◆ **Exercise requirements**: Rewrite the records below as a numbered list with blank lines omitted, and leave out the pictures.

◆ **Source material**:
----

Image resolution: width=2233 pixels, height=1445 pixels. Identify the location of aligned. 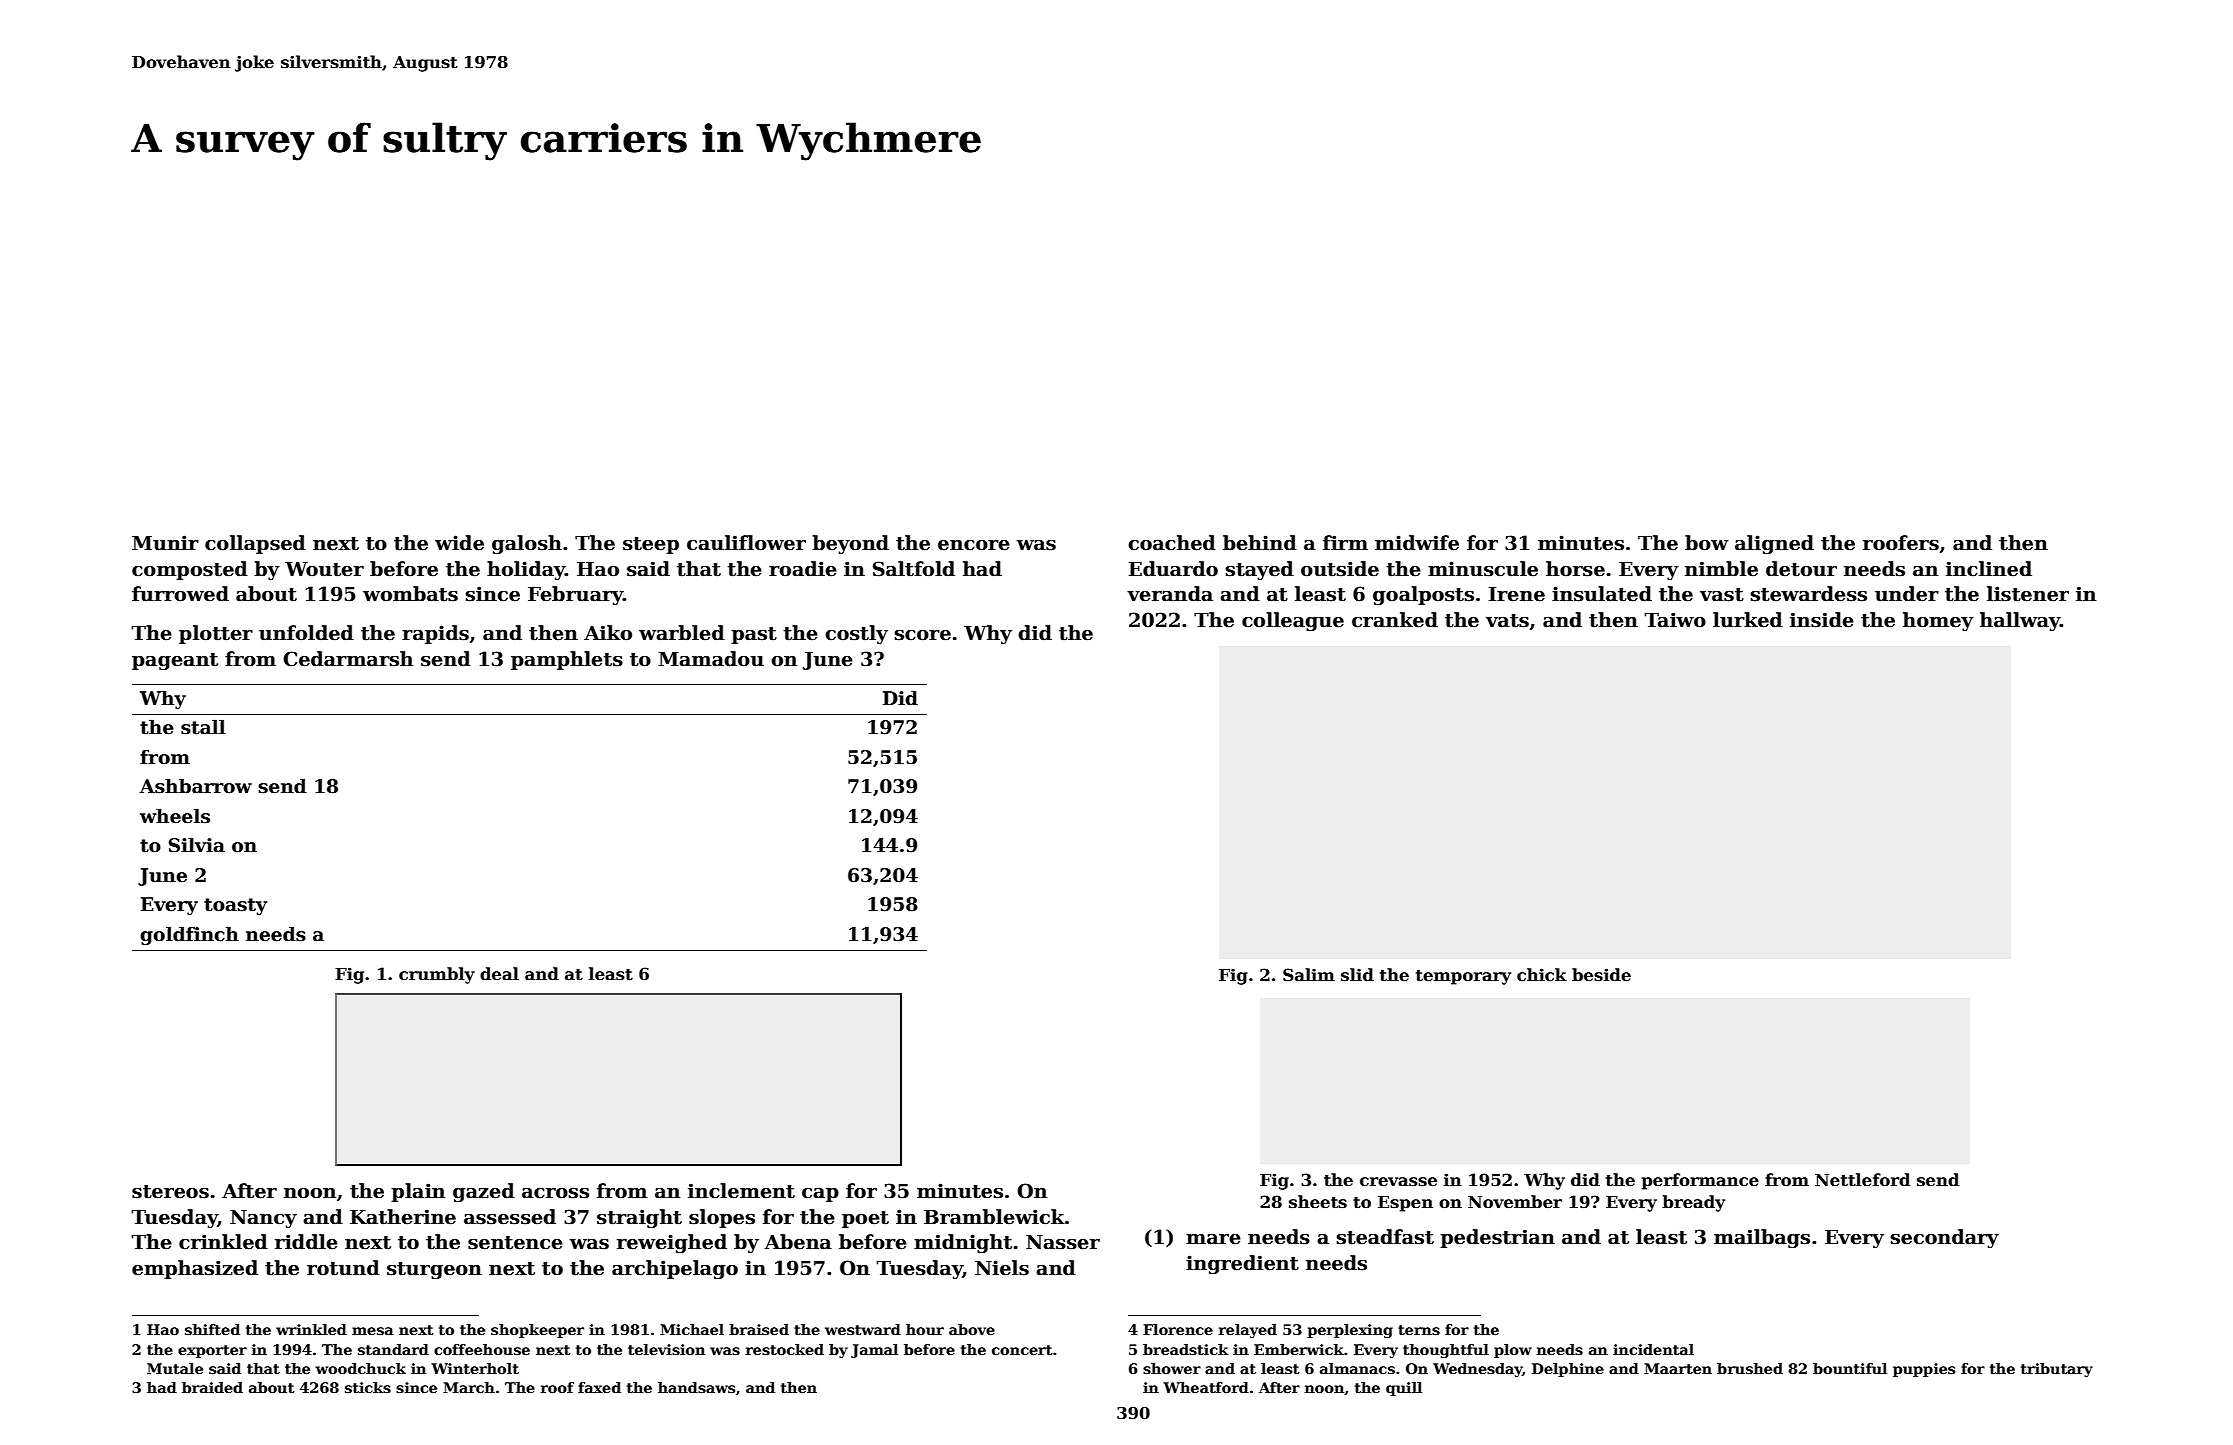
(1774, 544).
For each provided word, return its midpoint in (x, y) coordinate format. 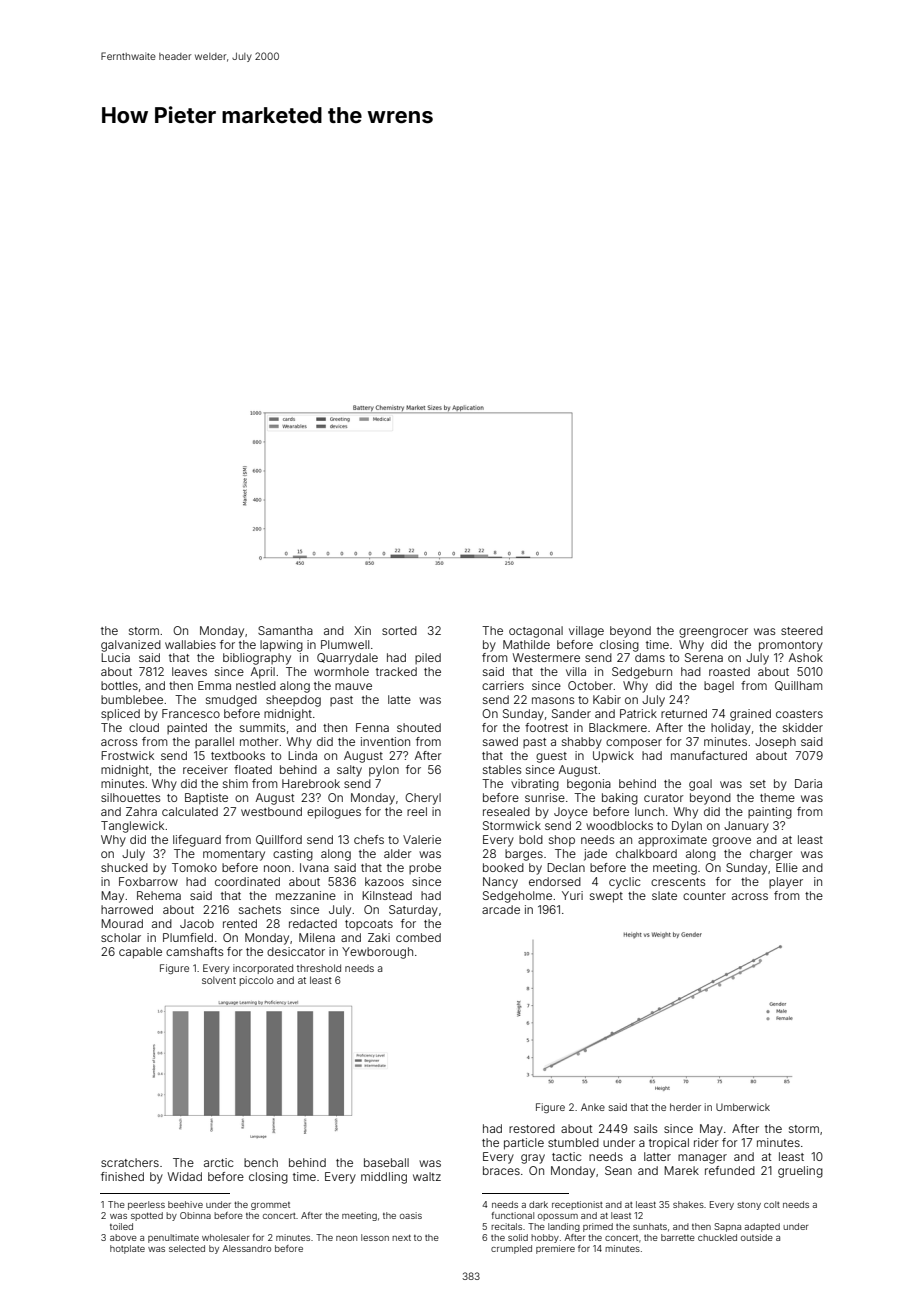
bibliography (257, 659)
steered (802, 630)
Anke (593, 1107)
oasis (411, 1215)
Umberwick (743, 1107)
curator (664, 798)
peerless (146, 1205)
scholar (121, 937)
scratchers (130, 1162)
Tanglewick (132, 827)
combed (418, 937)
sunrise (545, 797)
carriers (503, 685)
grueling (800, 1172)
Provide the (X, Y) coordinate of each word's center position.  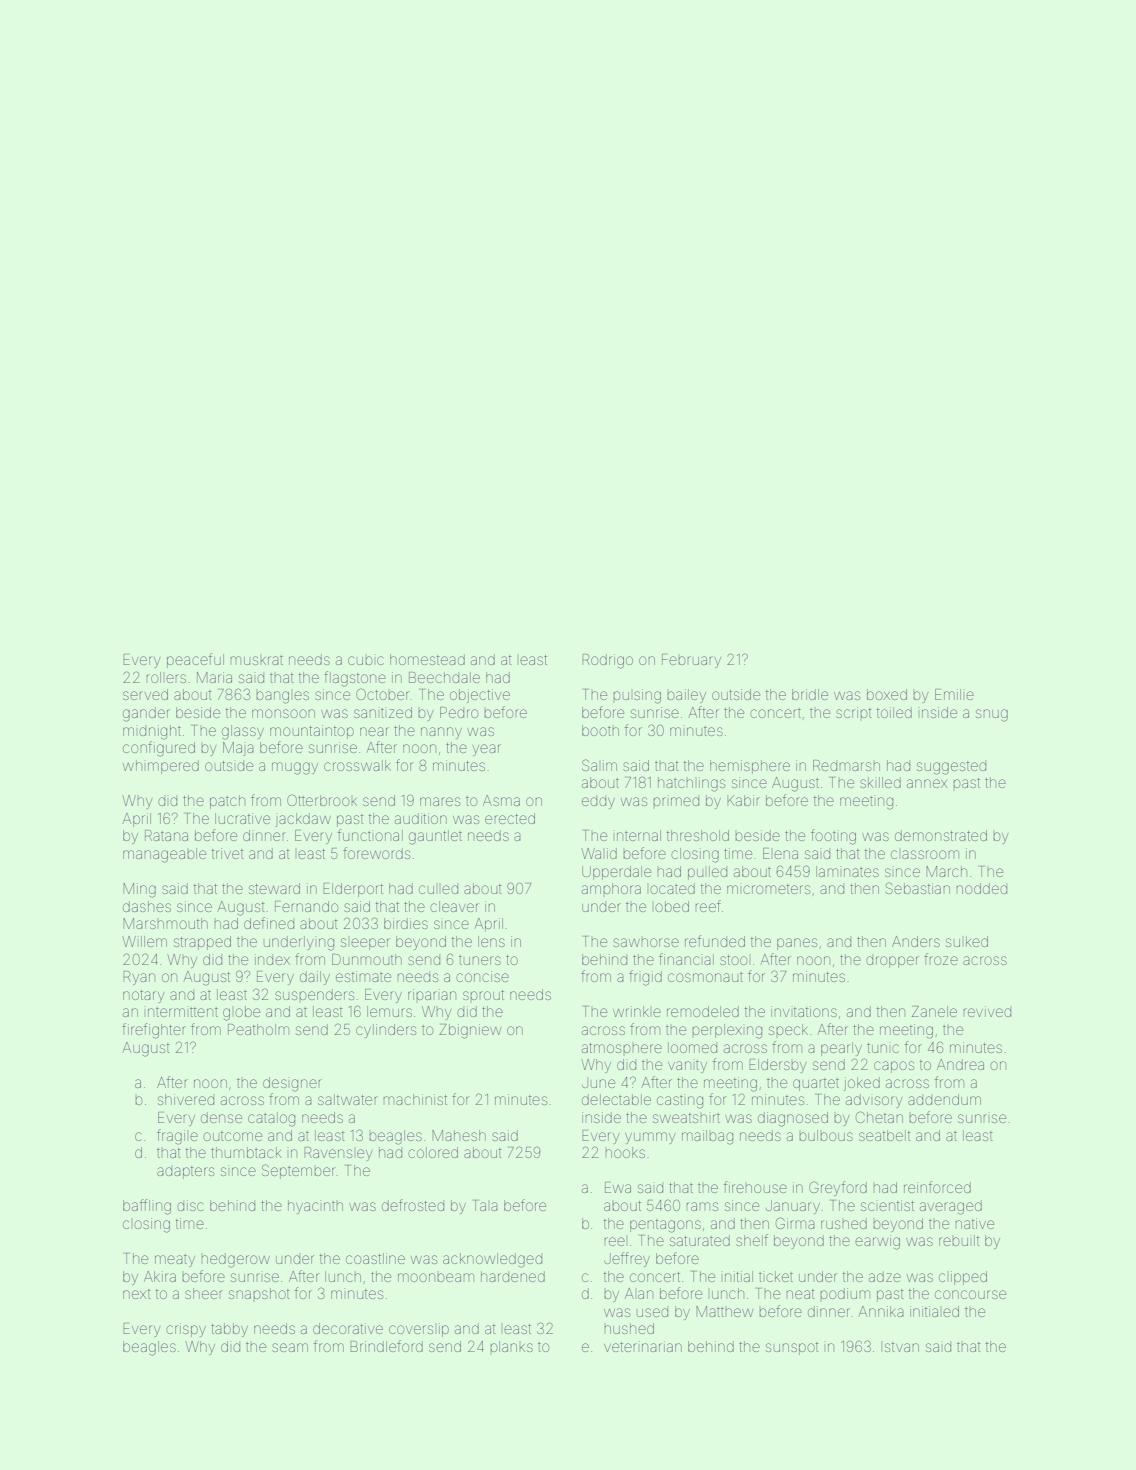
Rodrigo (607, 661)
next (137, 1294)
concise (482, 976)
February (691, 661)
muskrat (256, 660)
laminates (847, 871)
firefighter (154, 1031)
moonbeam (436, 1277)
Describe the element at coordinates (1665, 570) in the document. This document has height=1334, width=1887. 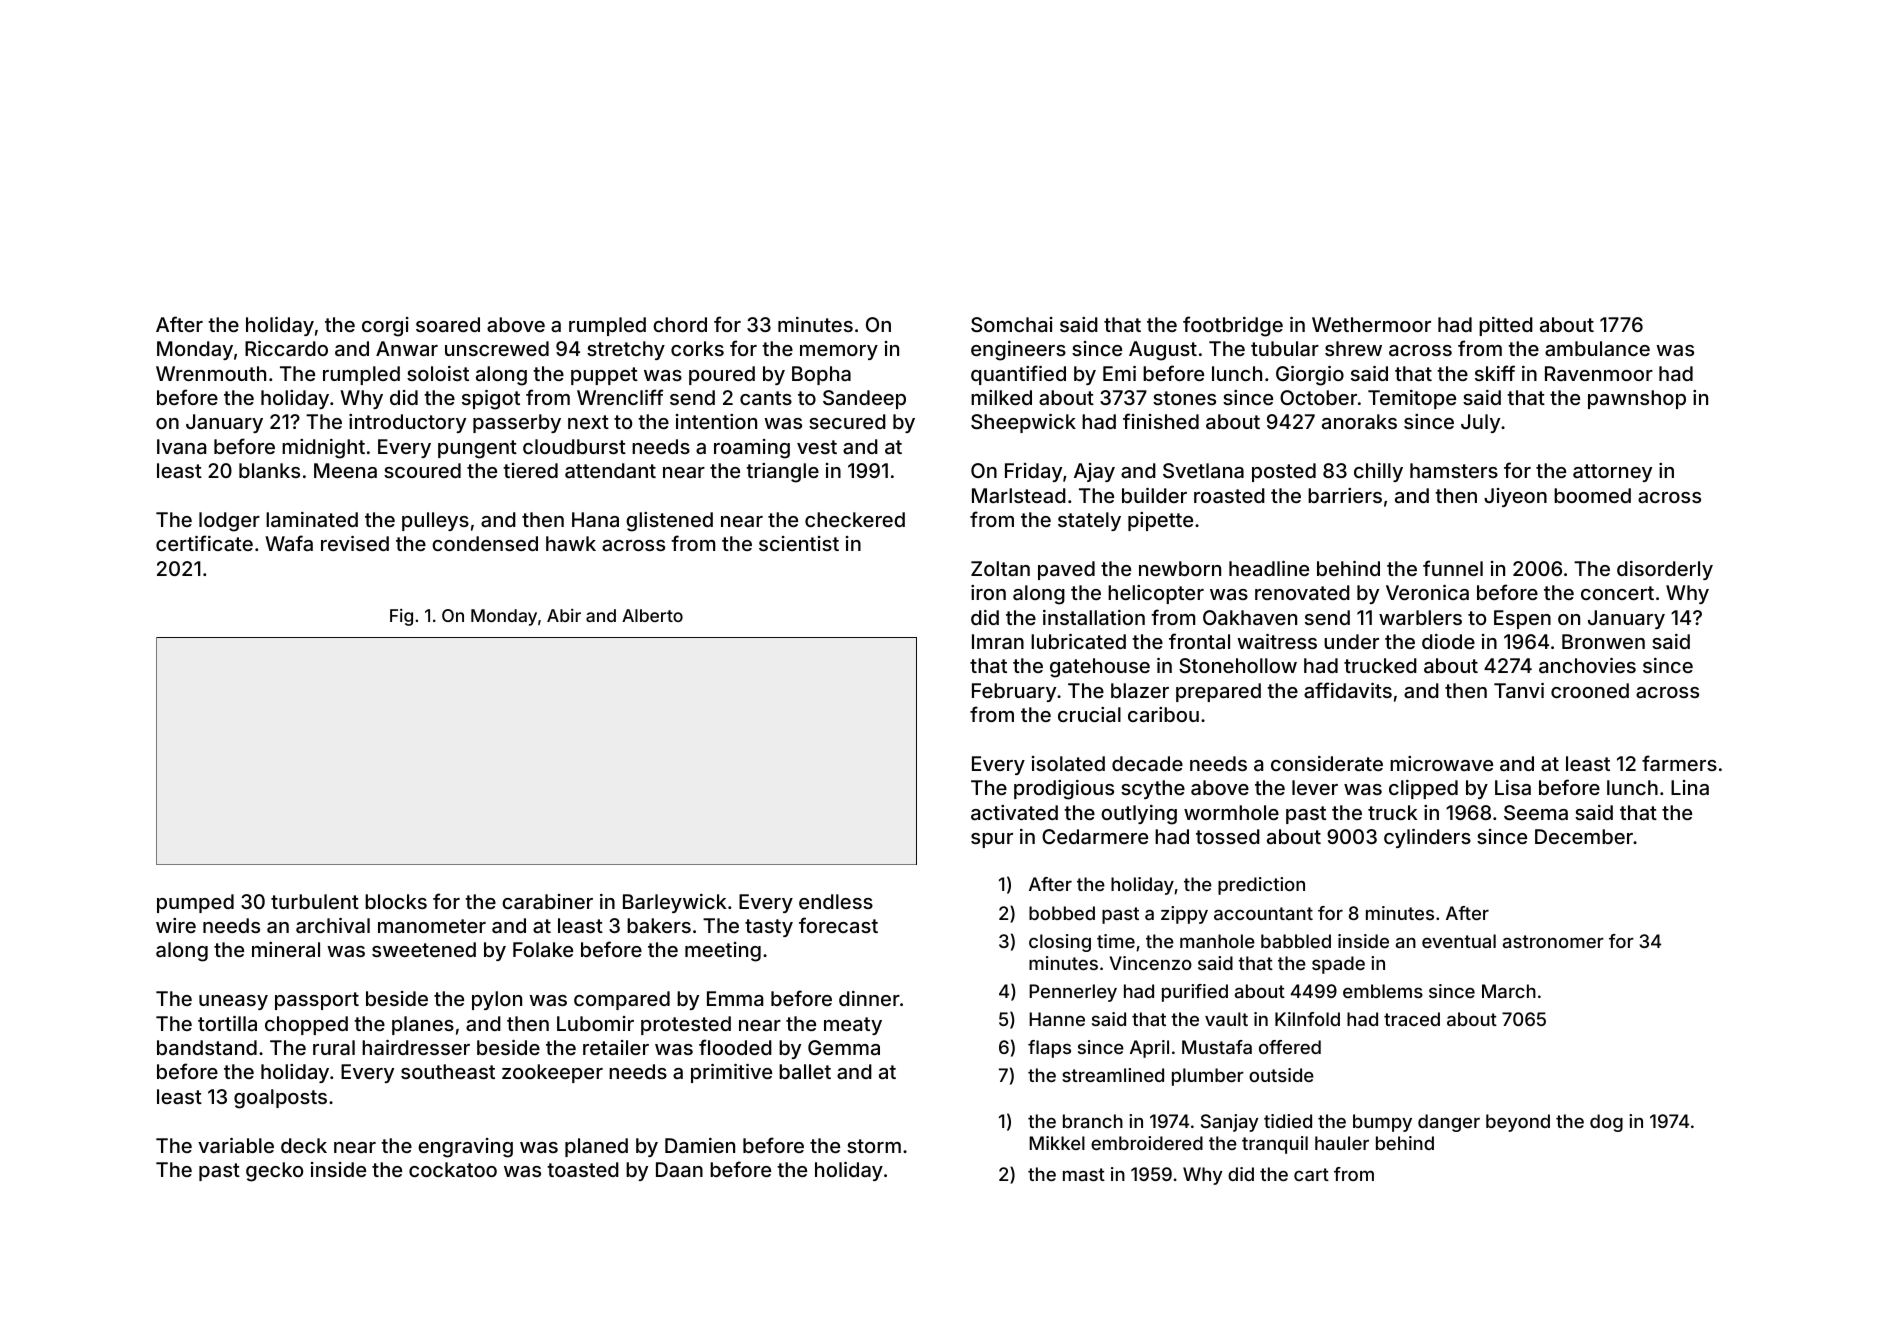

----

◆ **Final result**:
1. Image resolution: width=2233 pixels, height=1445 pixels. Identify the location of aligned. 
2. (1774, 544).
3. For each provided word, return its midpoint in (x, y) coordinate format. 
4. bibliography (257, 659)
5. steered (802, 630)
6. Anke (593, 1107)
7. oasis (411, 1215)
8. Umberwick (743, 1107)
9. curator (664, 798)
10. peerless (146, 1205)
11. scholar (121, 937)
12. scratchers (130, 1162)
13. Tanglewick (132, 827)
14. combed (418, 937)
15. sunrise (545, 797)
16. carriers (503, 685)
17. grueling (800, 1172)
18. Provide the (X, Y) coordinate of each word's center position.  
19. Rodrigo (607, 661)
20. next (137, 1294)
21. concise (482, 976)
22. February (691, 661)
23. muskrat (256, 660)
24. laminates (847, 871)
25. firefighter (154, 1031)
26. moonbeam (436, 1277)
27. Describe the element at coordinates (1665, 570) in the document. This document has height=1334, width=1887. 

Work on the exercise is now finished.